**Exercise description**
Count each line below that has the word "bleu" in it, and give only the total.

(Source material Opens)

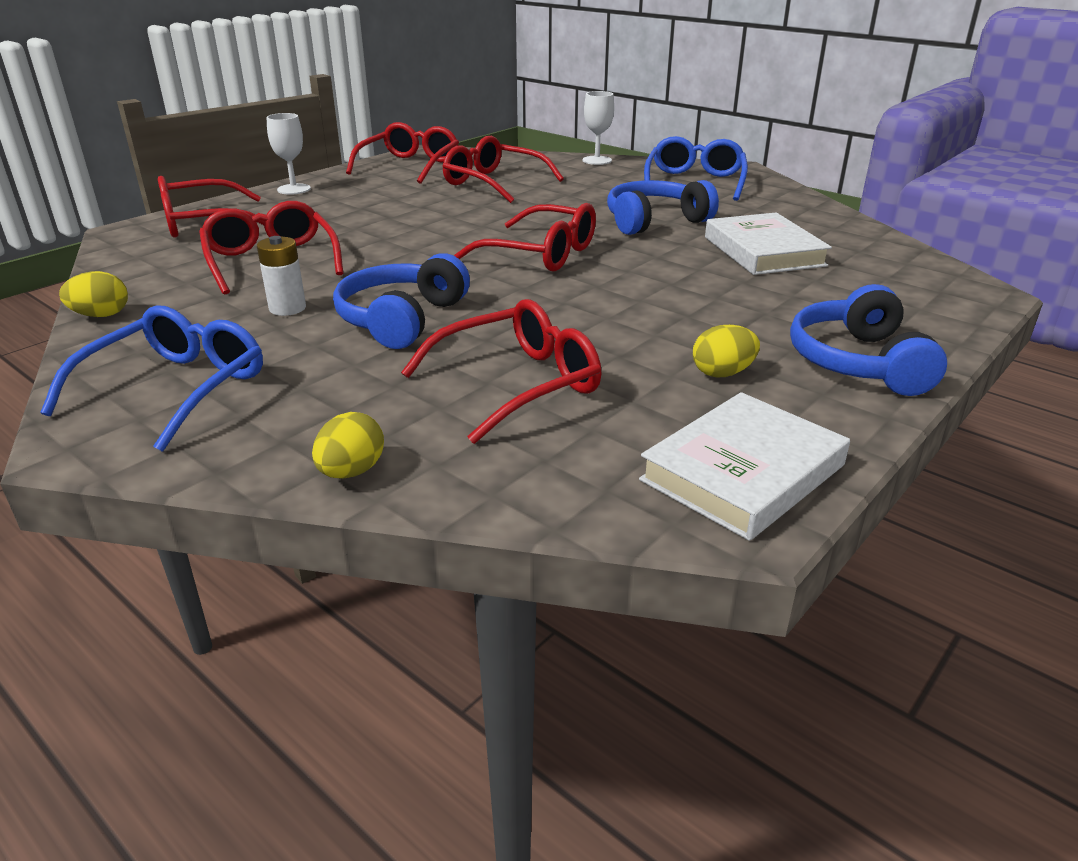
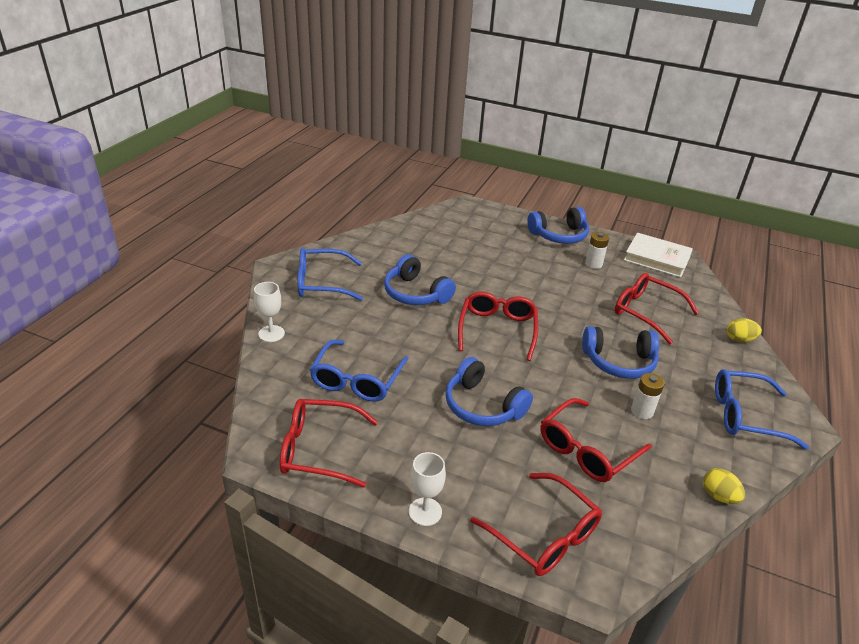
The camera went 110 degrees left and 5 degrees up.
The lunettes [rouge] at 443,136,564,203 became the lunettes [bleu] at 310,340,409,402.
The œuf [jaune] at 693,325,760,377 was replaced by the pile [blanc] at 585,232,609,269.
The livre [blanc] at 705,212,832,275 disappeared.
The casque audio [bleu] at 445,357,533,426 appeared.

(Source material Closes)

**Task output**
2